----- RECORD SET -----

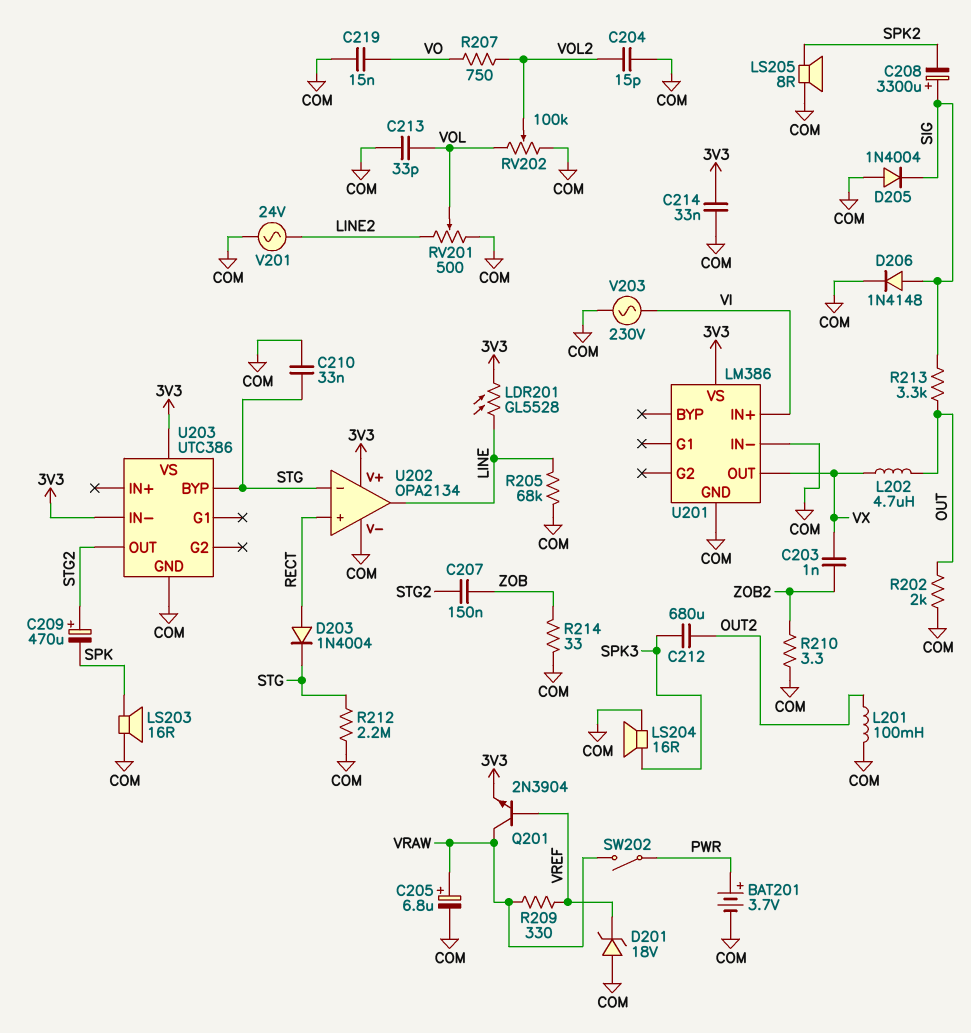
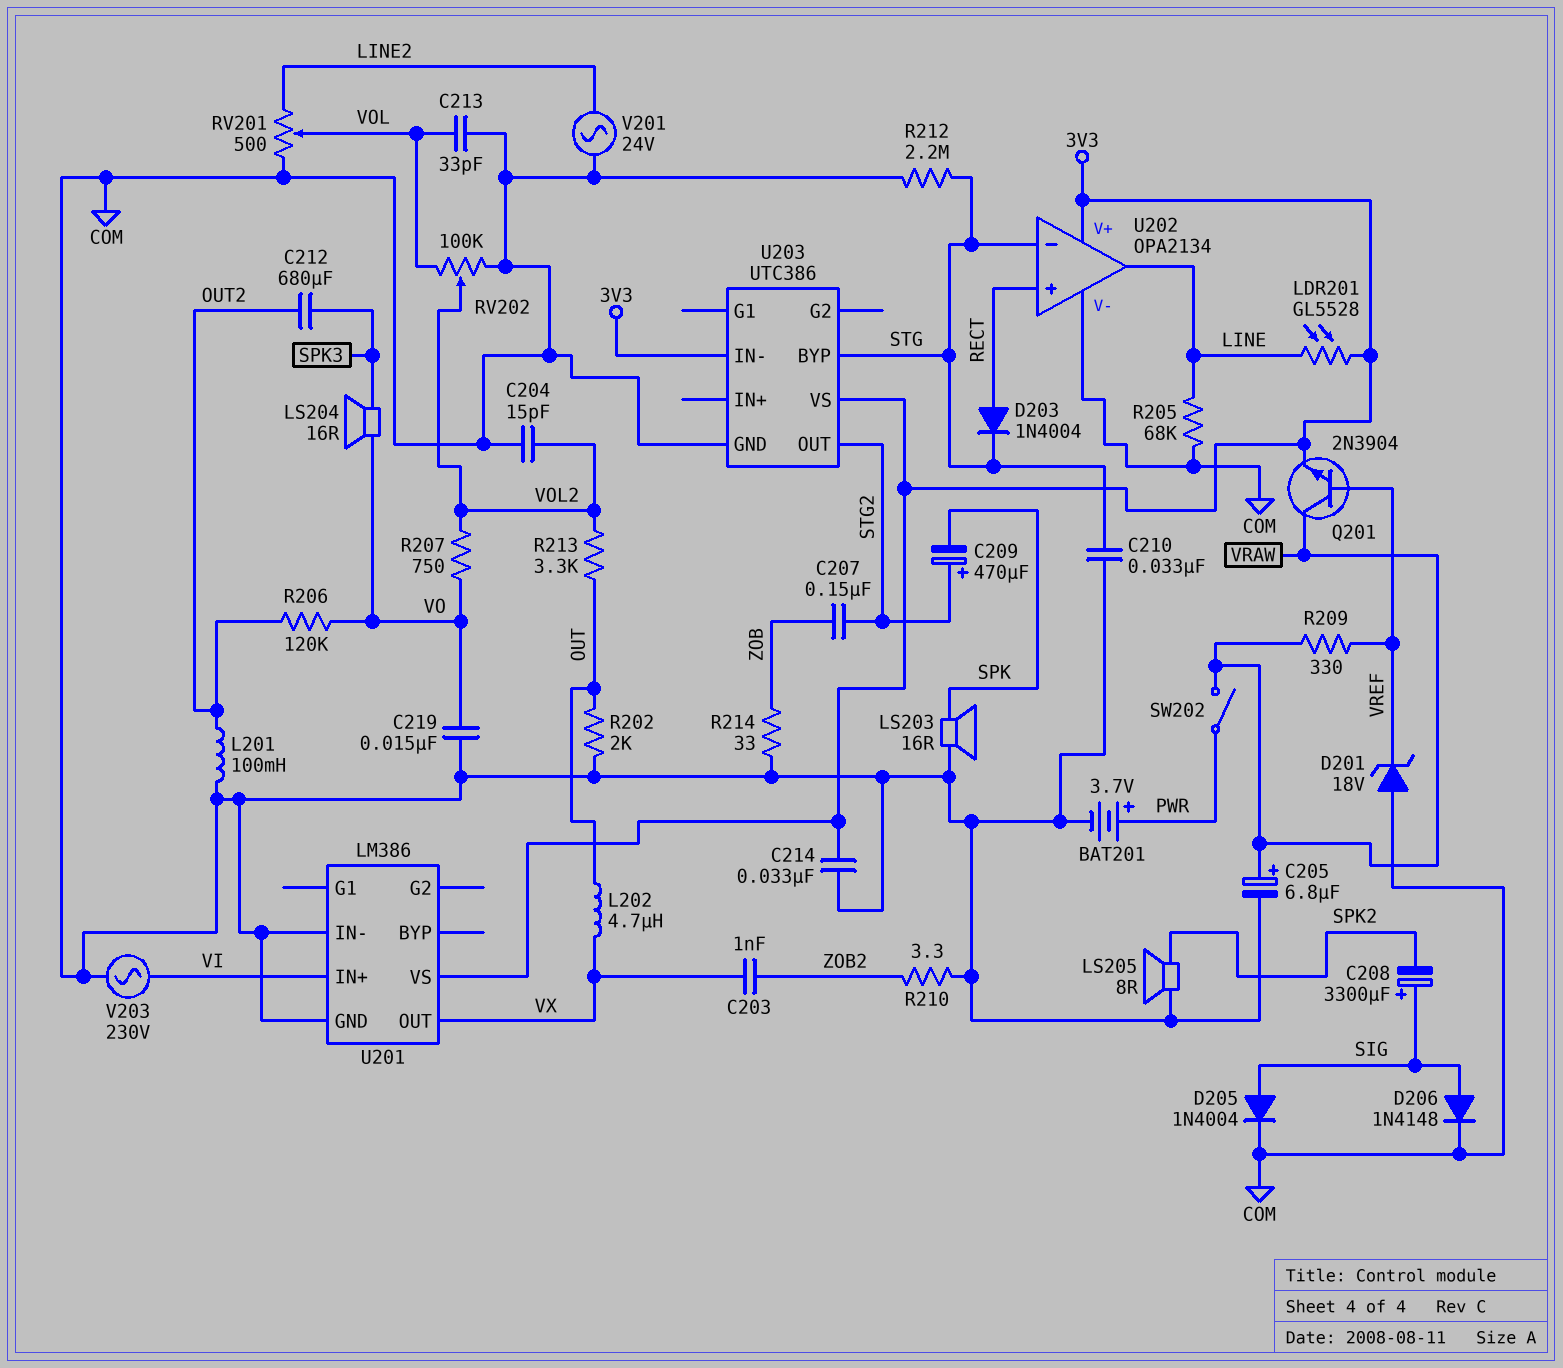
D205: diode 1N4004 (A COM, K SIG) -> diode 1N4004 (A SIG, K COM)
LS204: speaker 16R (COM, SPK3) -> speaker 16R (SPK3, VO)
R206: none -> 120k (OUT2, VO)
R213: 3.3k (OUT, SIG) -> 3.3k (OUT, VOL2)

-----
----- RECORD SET -----

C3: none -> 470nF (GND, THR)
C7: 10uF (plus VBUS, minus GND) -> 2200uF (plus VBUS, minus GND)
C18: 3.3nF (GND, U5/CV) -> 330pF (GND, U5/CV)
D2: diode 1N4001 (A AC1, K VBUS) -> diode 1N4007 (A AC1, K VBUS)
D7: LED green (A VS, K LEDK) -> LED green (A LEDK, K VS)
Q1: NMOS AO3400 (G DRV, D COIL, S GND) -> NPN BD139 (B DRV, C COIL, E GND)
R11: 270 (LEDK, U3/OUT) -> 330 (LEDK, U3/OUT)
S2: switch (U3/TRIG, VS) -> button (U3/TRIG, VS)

-----
----- RECORD SET -----

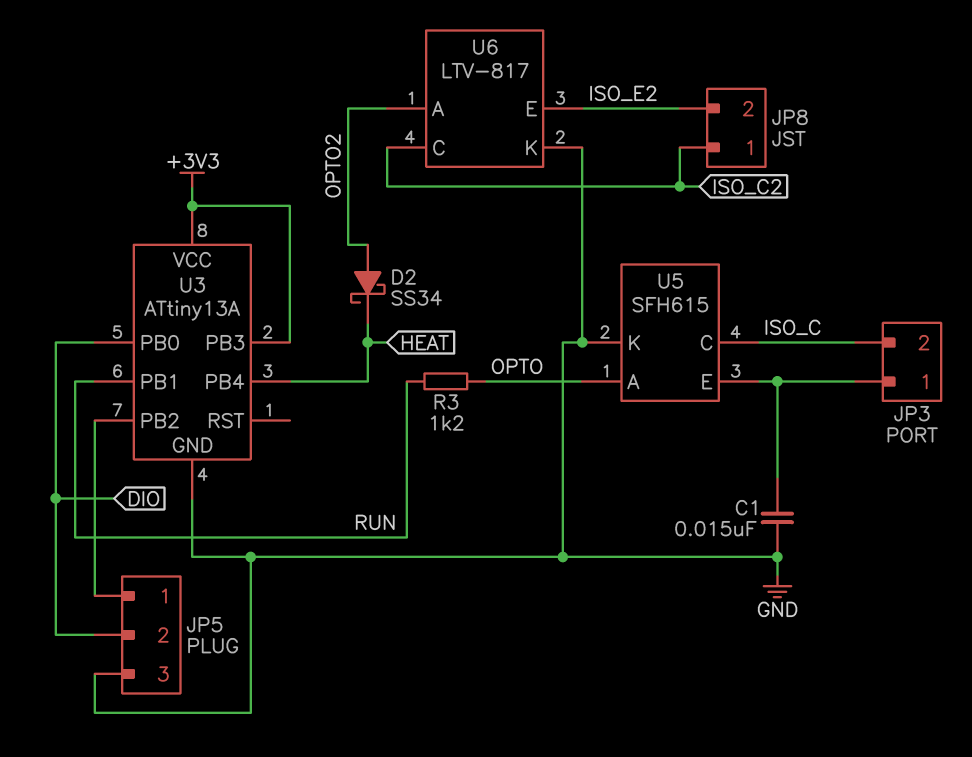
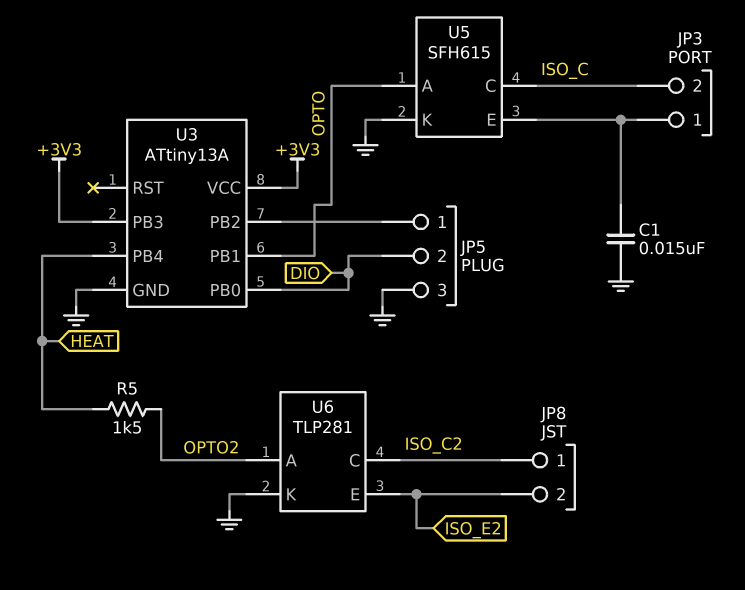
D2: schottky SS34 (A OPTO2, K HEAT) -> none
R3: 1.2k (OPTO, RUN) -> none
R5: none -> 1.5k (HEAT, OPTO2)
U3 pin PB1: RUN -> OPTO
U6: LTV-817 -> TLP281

-----

▸ WORK REQUIRED: The listing above holds a line with "R206: none -> 120k (OUT2, VO)" and a line with "R213: 3.3k (OUT, SIG) -> 3.3k (OUT, VOL2)". Print the stretch from the first through the second, exactly and alone.

▸ ANSWER TO THE EXERCISE:
R206: none -> 120k (OUT2, VO)
R213: 3.3k (OUT, SIG) -> 3.3k (OUT, VOL2)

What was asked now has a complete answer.